Colored object counts
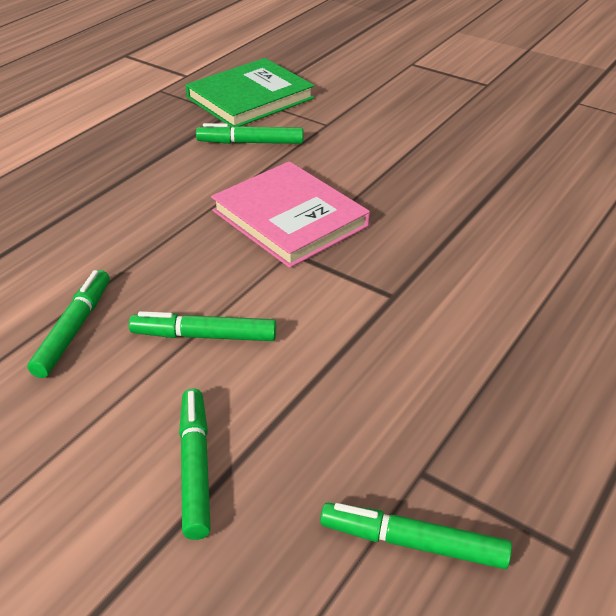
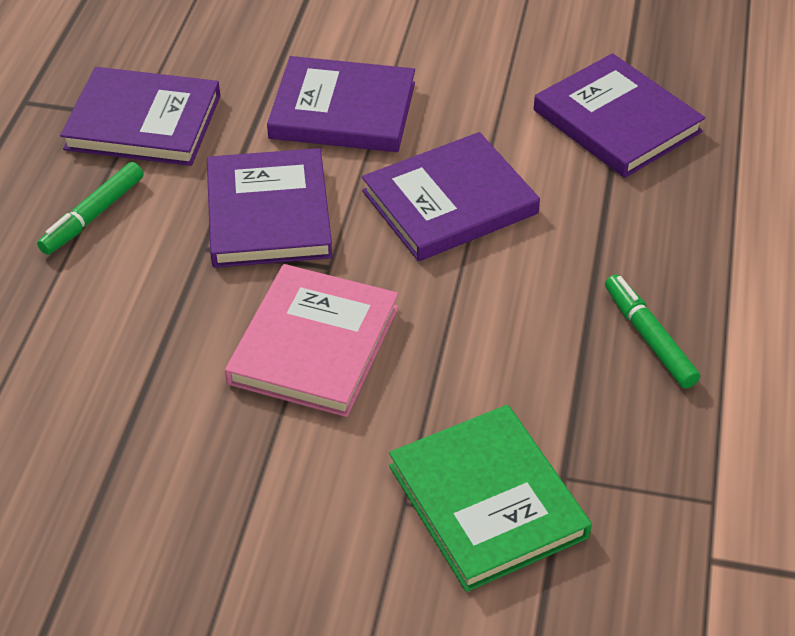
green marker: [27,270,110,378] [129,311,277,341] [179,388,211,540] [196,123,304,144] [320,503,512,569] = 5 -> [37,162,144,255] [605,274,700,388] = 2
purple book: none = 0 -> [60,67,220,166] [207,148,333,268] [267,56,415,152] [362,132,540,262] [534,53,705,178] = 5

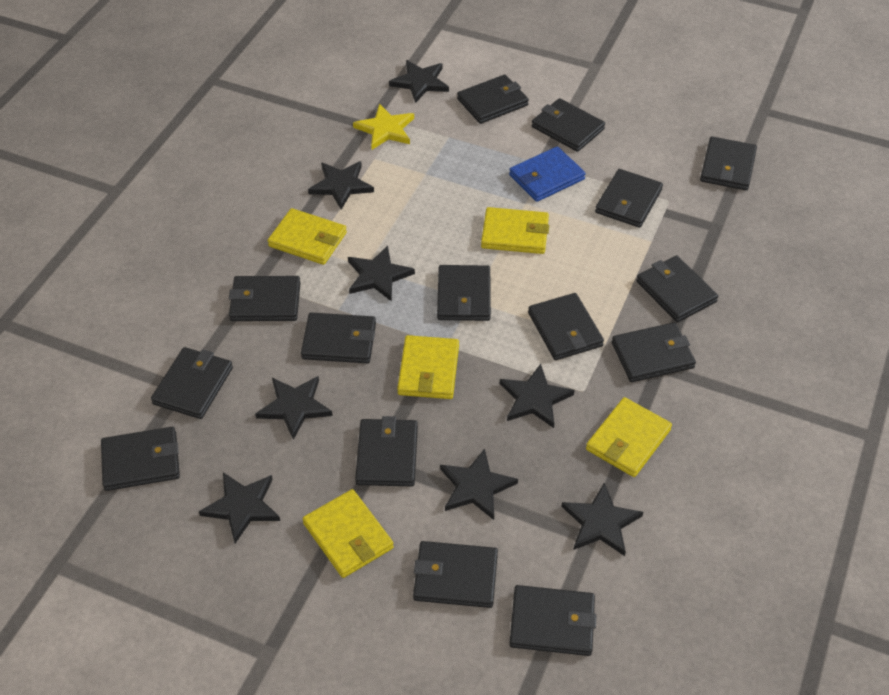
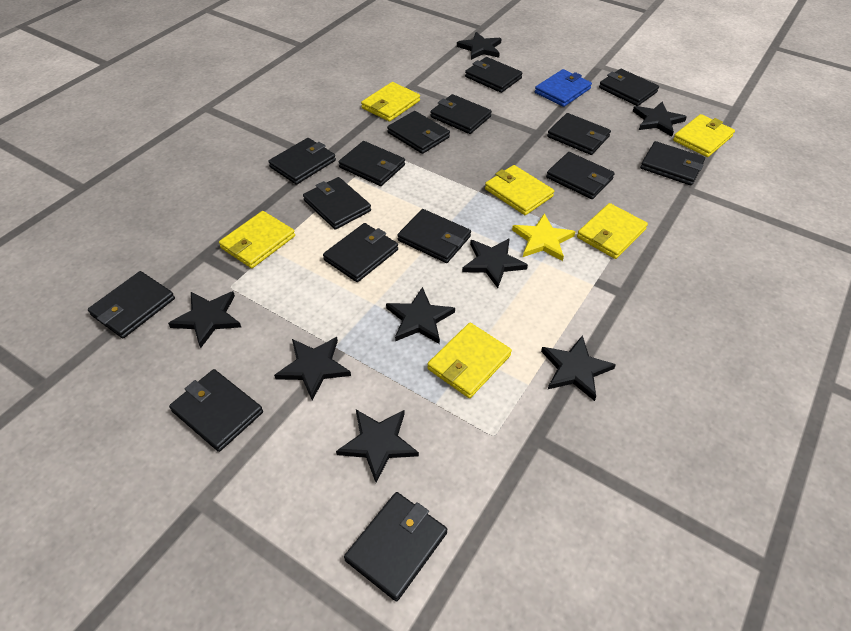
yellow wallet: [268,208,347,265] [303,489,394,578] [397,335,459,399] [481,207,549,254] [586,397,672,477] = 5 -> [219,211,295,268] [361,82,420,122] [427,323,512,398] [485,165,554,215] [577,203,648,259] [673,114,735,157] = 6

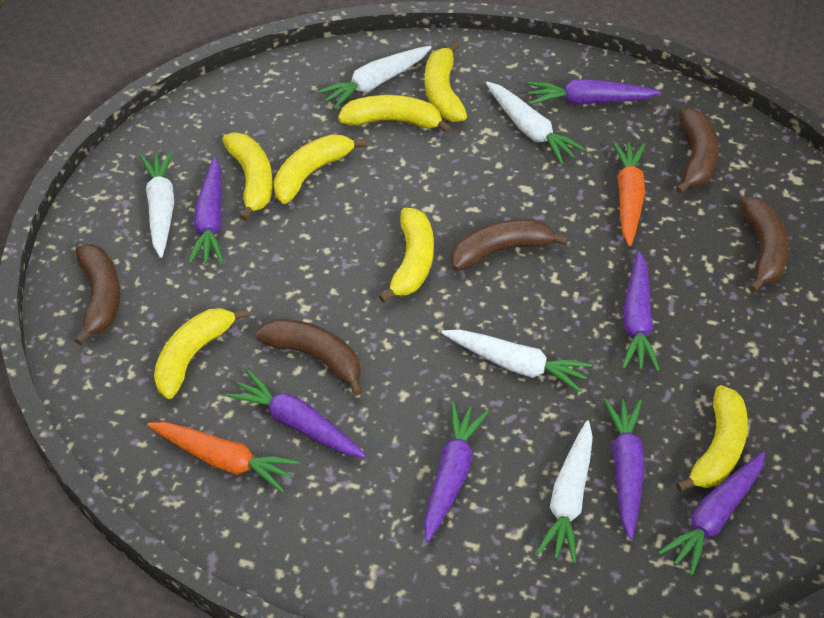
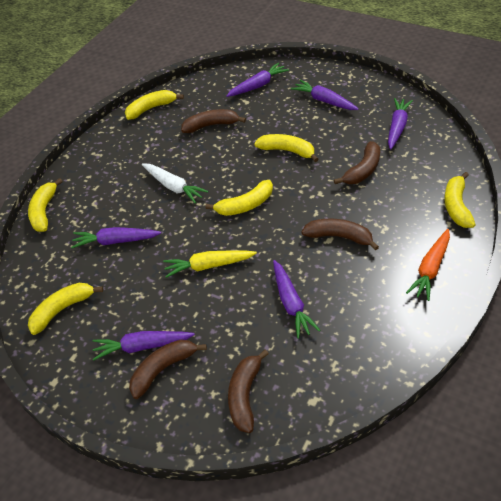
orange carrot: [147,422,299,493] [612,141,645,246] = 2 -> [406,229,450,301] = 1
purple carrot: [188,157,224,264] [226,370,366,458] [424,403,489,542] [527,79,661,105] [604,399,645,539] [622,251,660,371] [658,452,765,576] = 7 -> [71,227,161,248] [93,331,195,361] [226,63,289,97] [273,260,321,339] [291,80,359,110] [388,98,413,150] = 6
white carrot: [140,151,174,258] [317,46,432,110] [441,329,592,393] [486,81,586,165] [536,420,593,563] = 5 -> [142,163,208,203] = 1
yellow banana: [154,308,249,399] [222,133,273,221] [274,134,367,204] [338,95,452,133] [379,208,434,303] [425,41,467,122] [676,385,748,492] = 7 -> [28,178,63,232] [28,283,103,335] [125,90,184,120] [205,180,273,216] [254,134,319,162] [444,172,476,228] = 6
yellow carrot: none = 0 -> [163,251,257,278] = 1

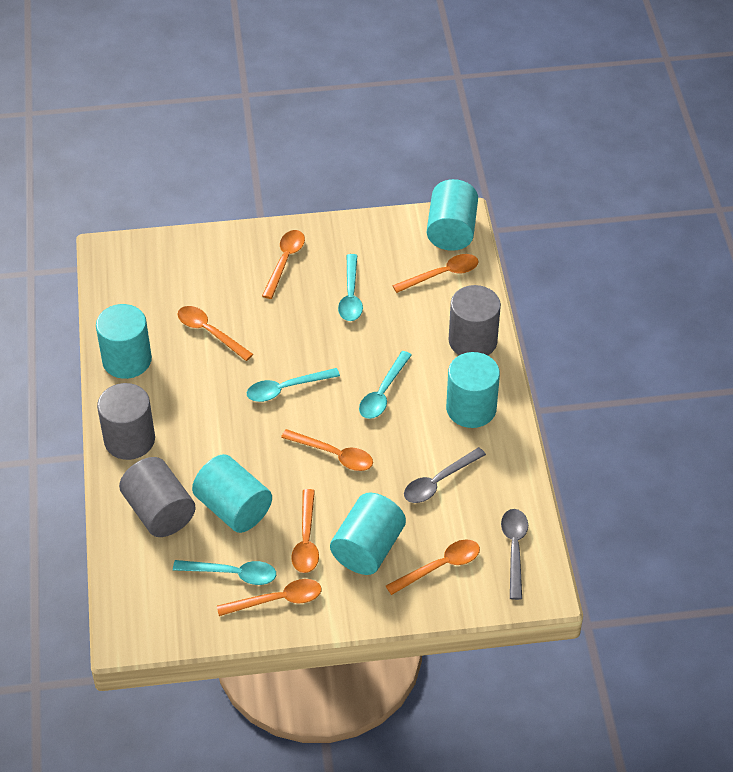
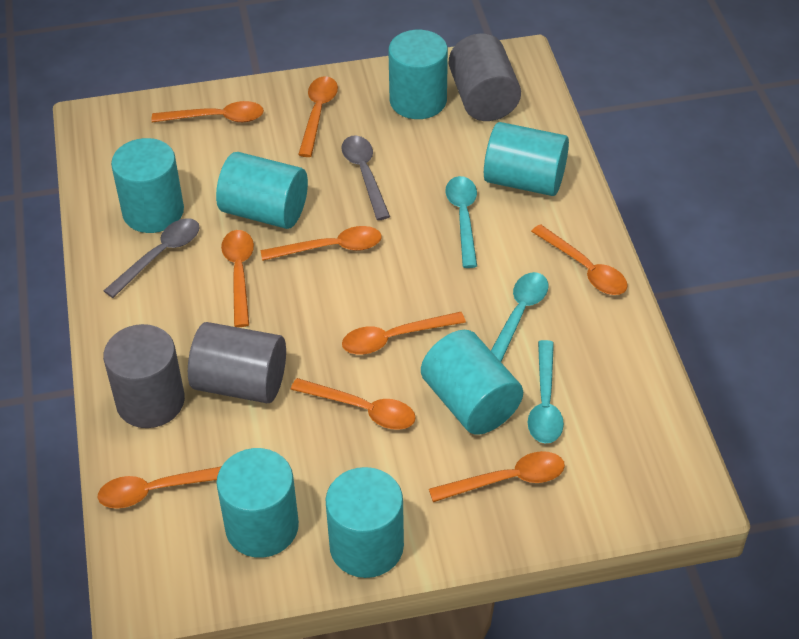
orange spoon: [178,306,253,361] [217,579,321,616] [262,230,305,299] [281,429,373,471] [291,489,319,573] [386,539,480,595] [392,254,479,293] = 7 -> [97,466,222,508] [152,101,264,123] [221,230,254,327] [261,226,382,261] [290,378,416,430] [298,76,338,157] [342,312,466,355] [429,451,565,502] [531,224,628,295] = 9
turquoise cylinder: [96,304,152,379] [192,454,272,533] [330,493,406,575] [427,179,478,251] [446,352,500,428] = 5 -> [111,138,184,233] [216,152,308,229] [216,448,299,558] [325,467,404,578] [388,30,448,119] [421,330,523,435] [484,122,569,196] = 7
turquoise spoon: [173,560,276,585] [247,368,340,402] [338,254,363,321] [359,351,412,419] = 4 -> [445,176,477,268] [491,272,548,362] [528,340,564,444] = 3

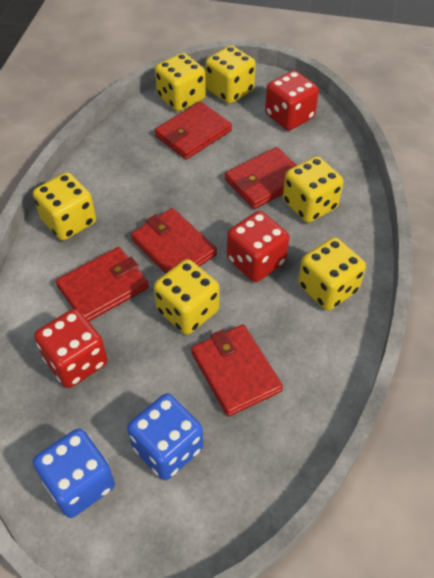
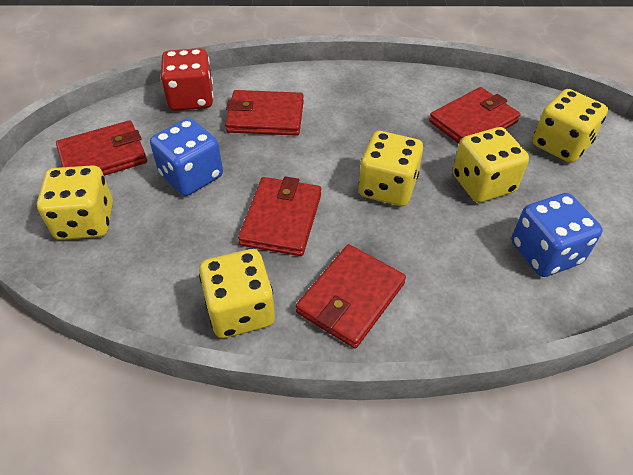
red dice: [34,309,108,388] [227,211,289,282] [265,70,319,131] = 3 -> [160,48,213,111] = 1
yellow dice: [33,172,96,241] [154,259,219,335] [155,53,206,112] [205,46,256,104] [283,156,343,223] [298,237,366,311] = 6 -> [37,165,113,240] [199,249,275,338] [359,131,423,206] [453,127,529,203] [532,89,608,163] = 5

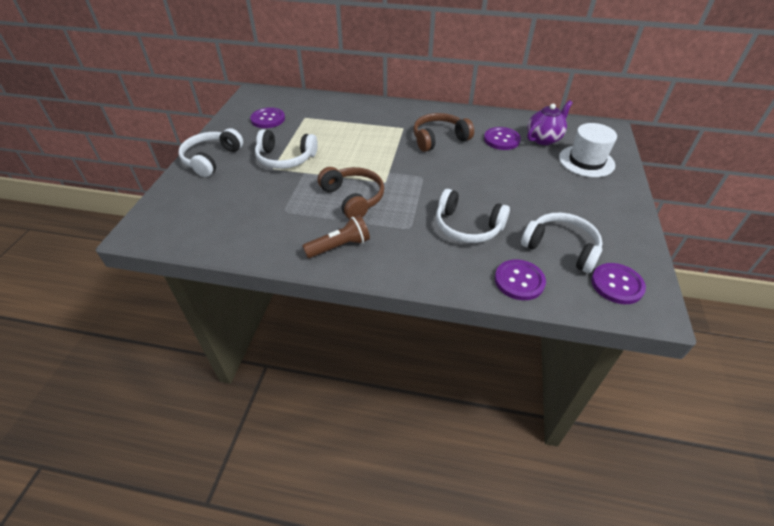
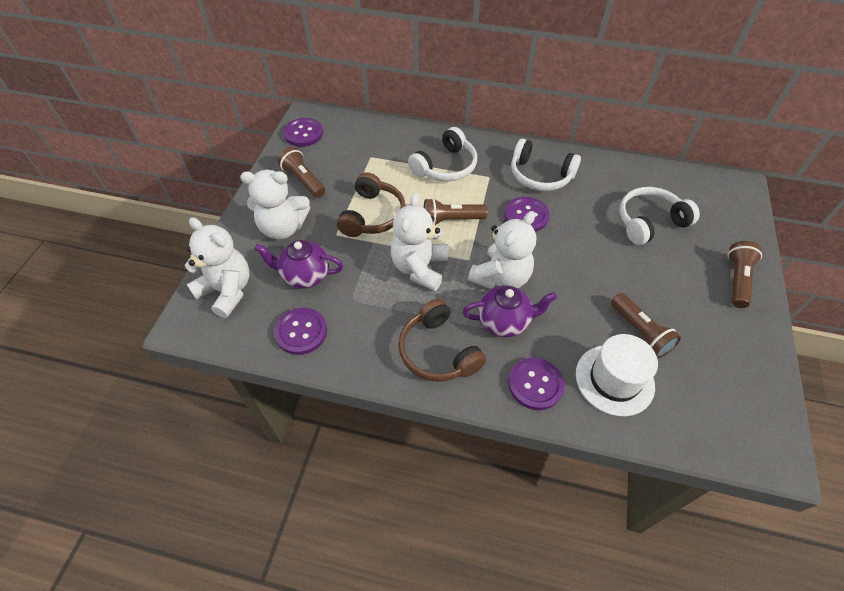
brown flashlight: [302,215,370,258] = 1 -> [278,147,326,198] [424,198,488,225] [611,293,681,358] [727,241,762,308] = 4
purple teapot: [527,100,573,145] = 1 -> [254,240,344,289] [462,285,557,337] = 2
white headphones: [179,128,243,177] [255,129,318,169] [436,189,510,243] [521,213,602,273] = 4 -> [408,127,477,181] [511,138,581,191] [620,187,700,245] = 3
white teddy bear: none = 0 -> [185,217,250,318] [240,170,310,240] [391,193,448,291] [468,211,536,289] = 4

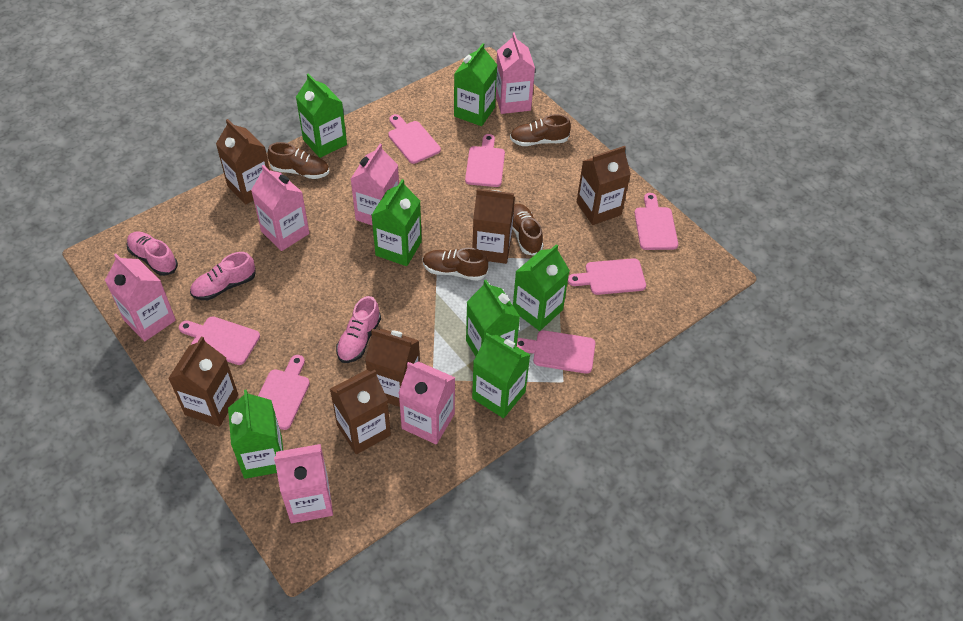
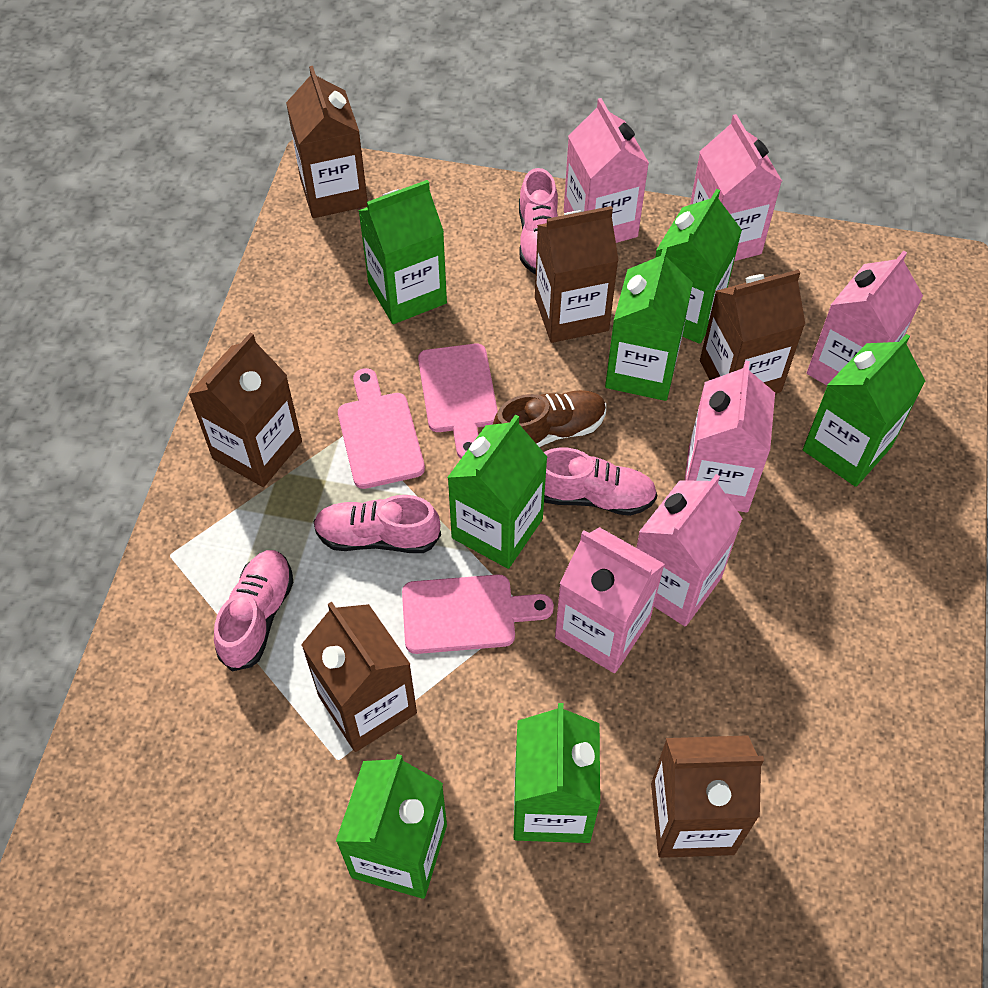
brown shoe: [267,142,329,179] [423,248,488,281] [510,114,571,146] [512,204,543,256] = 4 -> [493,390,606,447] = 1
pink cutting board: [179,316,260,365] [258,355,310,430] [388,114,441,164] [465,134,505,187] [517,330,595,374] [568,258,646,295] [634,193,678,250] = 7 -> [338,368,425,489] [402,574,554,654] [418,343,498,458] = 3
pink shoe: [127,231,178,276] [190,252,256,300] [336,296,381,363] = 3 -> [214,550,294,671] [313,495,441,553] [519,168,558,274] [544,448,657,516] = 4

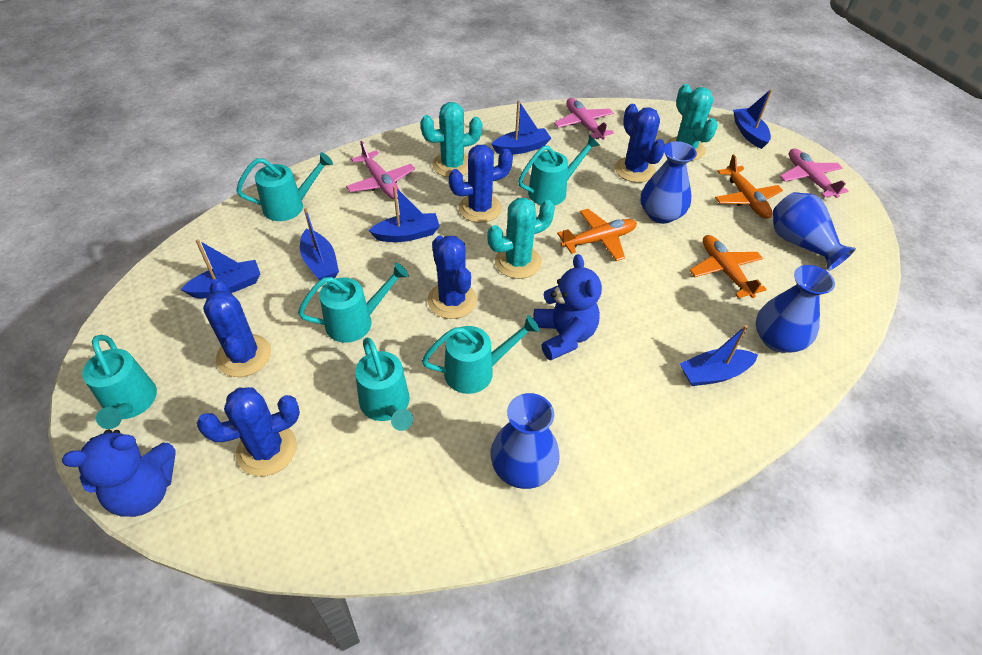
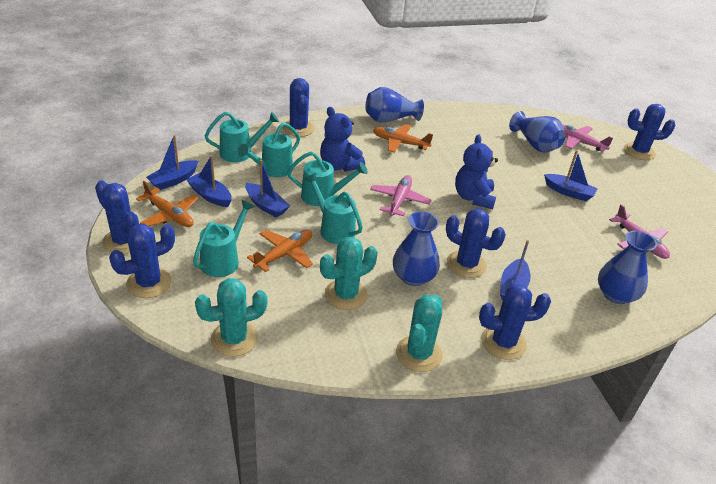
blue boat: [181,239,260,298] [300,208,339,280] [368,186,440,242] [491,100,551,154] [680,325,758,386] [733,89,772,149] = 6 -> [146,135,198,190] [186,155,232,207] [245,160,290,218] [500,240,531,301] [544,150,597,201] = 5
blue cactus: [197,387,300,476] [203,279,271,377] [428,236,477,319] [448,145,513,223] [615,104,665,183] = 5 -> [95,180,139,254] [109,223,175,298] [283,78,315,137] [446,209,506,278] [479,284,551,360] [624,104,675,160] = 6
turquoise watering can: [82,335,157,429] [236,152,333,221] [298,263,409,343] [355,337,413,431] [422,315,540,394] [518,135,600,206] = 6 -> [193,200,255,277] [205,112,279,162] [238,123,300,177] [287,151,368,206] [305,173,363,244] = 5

» WRITTEN TASK
From the opening line of the entries above to the line containing "purple book: none", please transcribe each line exactly, skipping every picture.

» OUTPUT OF THE EXERCISE
green marker: [27,270,110,378] [129,311,277,341] [179,388,211,540] [196,123,304,144] [320,503,512,569] = 5 -> [37,162,144,255] [605,274,700,388] = 2
purple book: none = 0 -> [60,67,220,166] [207,148,333,268] [267,56,415,152] [362,132,540,262] [534,53,705,178] = 5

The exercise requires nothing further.